[Structured diff data]
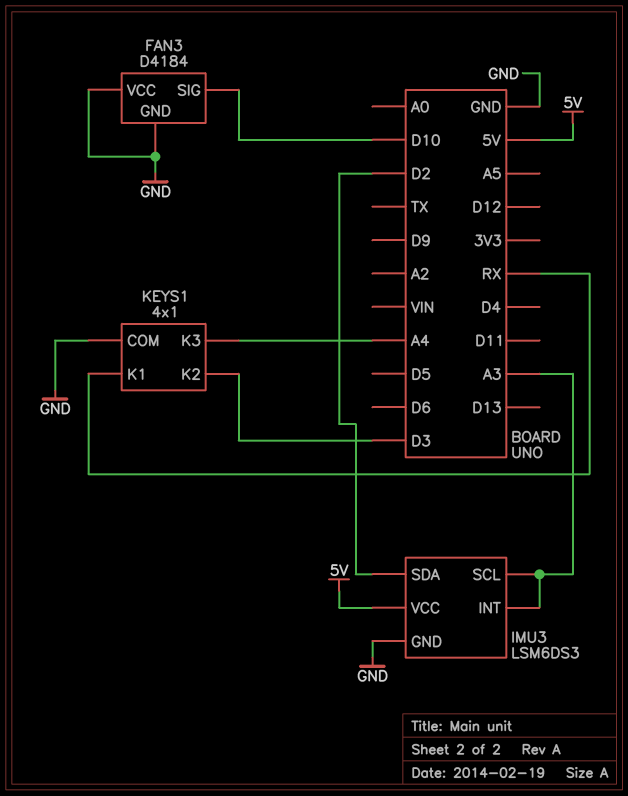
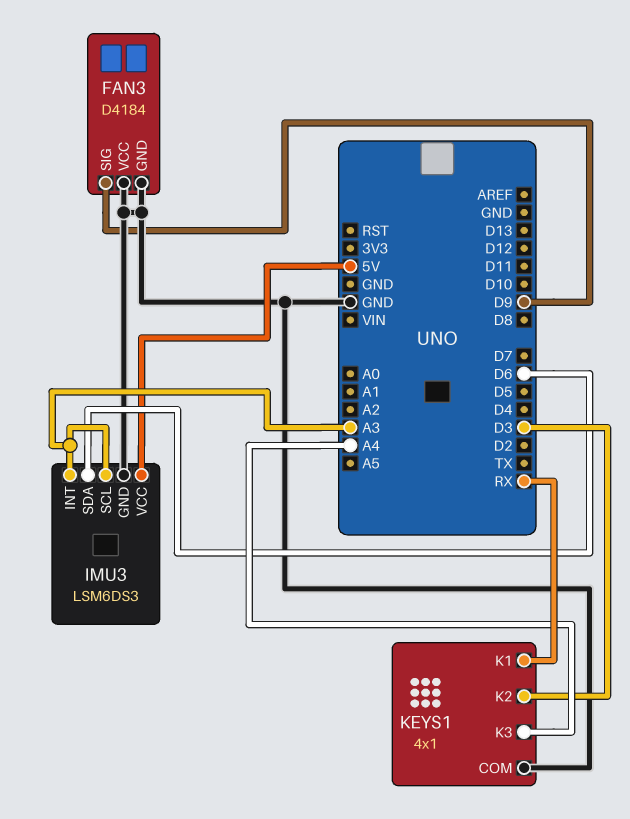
FAN3 pin SIG: D10 -> D9
IMU3 pin SDA: D2 -> D6

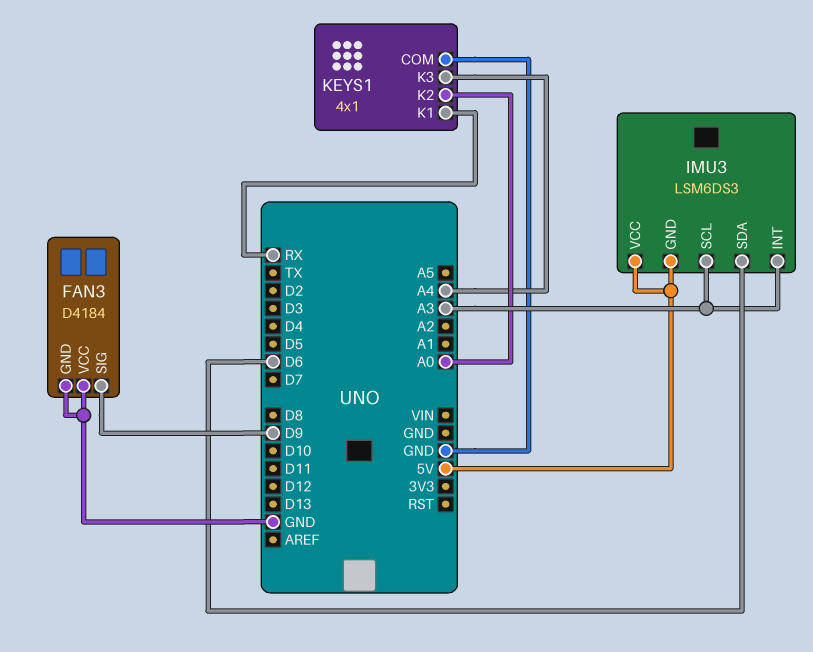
IMU3 pin GND: GND -> 5V
KEYS1 pin K2: D3 -> A0

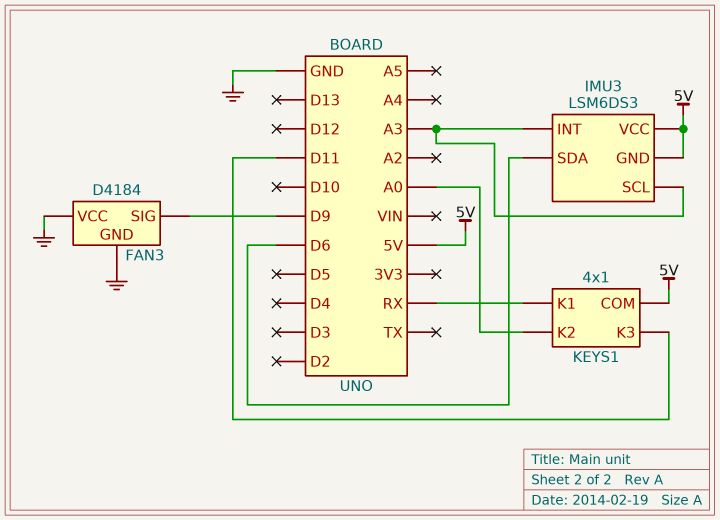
KEYS1 pin COM: GND -> 5V
KEYS1 pin K3: A4 -> D11

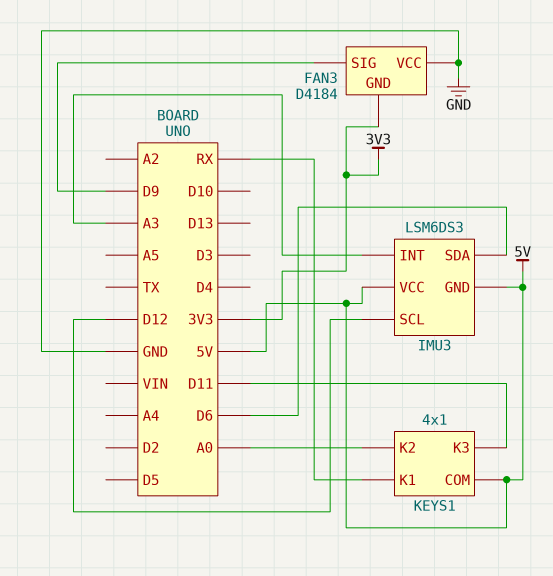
FAN3 pin GND: GND -> 3V3
IMU3 pin SCL: A3 -> D12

**Aim of the exercise:** Without including any pictures, output each entry above exactly as it appears.

**The answer:**
FAN3 pin SIG: D10 -> D9
IMU3 pin SDA: D2 -> D6

IMU3 pin GND: GND -> 5V
KEYS1 pin K2: D3 -> A0

KEYS1 pin COM: GND -> 5V
KEYS1 pin K3: A4 -> D11

FAN3 pin GND: GND -> 3V3
IMU3 pin SCL: A3 -> D12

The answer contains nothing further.